Gather and copy every line of the records that contains the word "brown". Treat uppercase and lowercase as different.

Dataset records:
== == ==
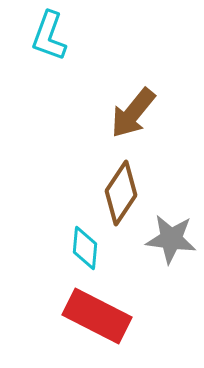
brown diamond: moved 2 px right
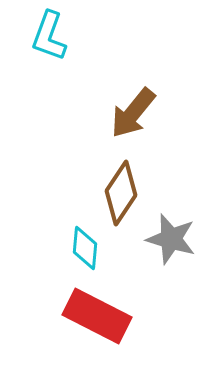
gray star: rotated 9 degrees clockwise
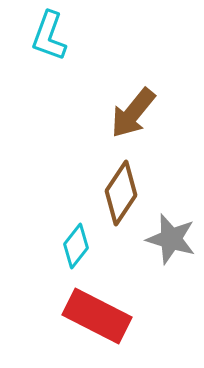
cyan diamond: moved 9 px left, 2 px up; rotated 33 degrees clockwise
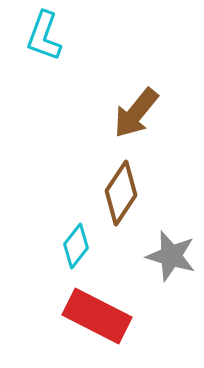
cyan L-shape: moved 5 px left
brown arrow: moved 3 px right
gray star: moved 17 px down
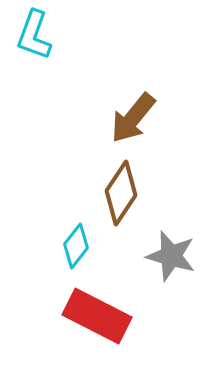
cyan L-shape: moved 10 px left, 1 px up
brown arrow: moved 3 px left, 5 px down
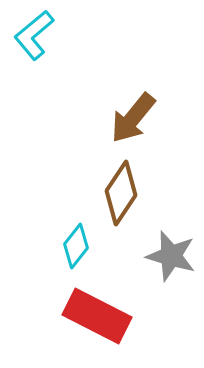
cyan L-shape: rotated 30 degrees clockwise
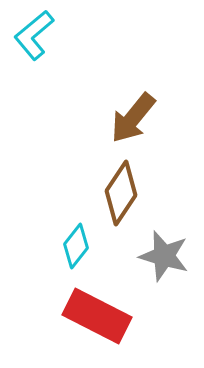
gray star: moved 7 px left
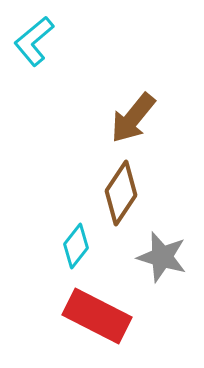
cyan L-shape: moved 6 px down
gray star: moved 2 px left, 1 px down
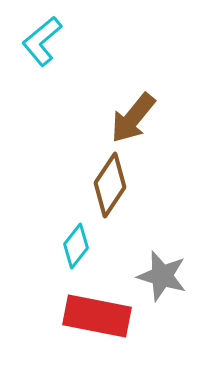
cyan L-shape: moved 8 px right
brown diamond: moved 11 px left, 8 px up
gray star: moved 19 px down
red rectangle: rotated 16 degrees counterclockwise
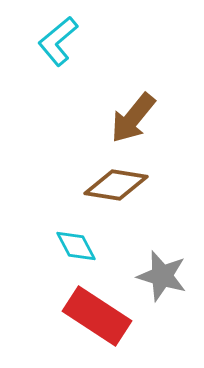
cyan L-shape: moved 16 px right
brown diamond: moved 6 px right; rotated 66 degrees clockwise
cyan diamond: rotated 66 degrees counterclockwise
red rectangle: rotated 22 degrees clockwise
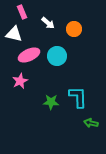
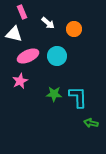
pink ellipse: moved 1 px left, 1 px down
green star: moved 3 px right, 8 px up
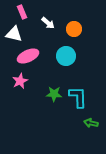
cyan circle: moved 9 px right
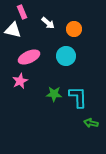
white triangle: moved 1 px left, 4 px up
pink ellipse: moved 1 px right, 1 px down
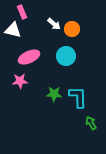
white arrow: moved 6 px right, 1 px down
orange circle: moved 2 px left
pink star: rotated 21 degrees clockwise
green arrow: rotated 48 degrees clockwise
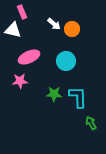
cyan circle: moved 5 px down
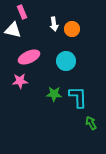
white arrow: rotated 40 degrees clockwise
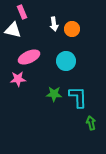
pink star: moved 2 px left, 2 px up
green arrow: rotated 16 degrees clockwise
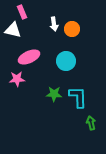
pink star: moved 1 px left
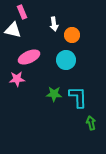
orange circle: moved 6 px down
cyan circle: moved 1 px up
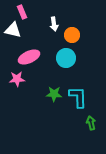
cyan circle: moved 2 px up
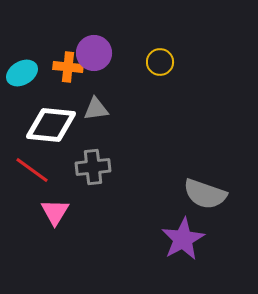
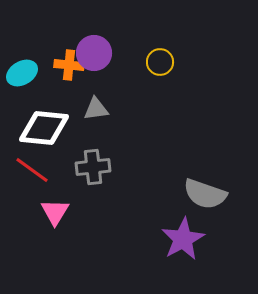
orange cross: moved 1 px right, 2 px up
white diamond: moved 7 px left, 3 px down
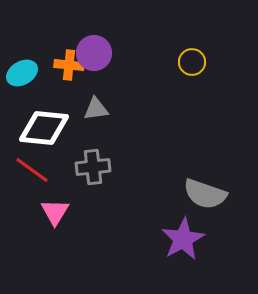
yellow circle: moved 32 px right
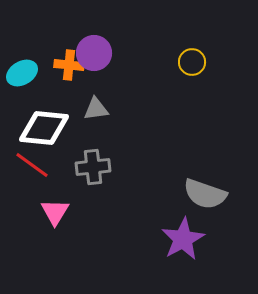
red line: moved 5 px up
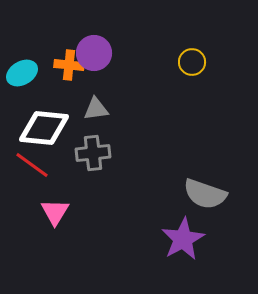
gray cross: moved 14 px up
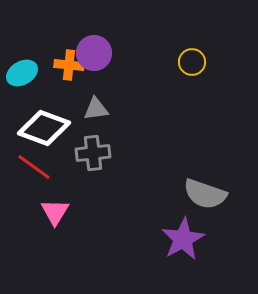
white diamond: rotated 15 degrees clockwise
red line: moved 2 px right, 2 px down
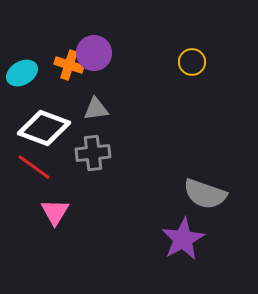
orange cross: rotated 12 degrees clockwise
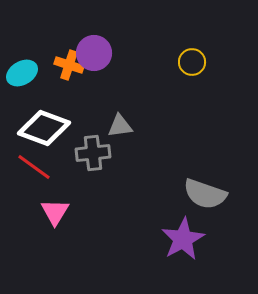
gray triangle: moved 24 px right, 17 px down
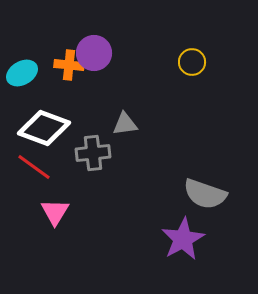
orange cross: rotated 12 degrees counterclockwise
gray triangle: moved 5 px right, 2 px up
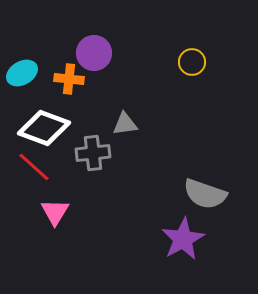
orange cross: moved 14 px down
red line: rotated 6 degrees clockwise
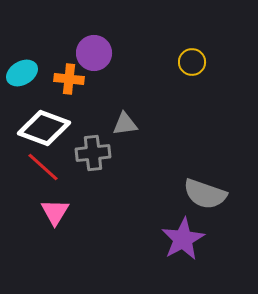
== == ==
**The answer:**
brown diamond: moved 2 px right
brown arrow: moved 3 px right
brown arrow: moved 3 px left, 5 px down
brown diamond: moved 11 px left, 8 px up
brown diamond: moved 6 px right; rotated 66 degrees clockwise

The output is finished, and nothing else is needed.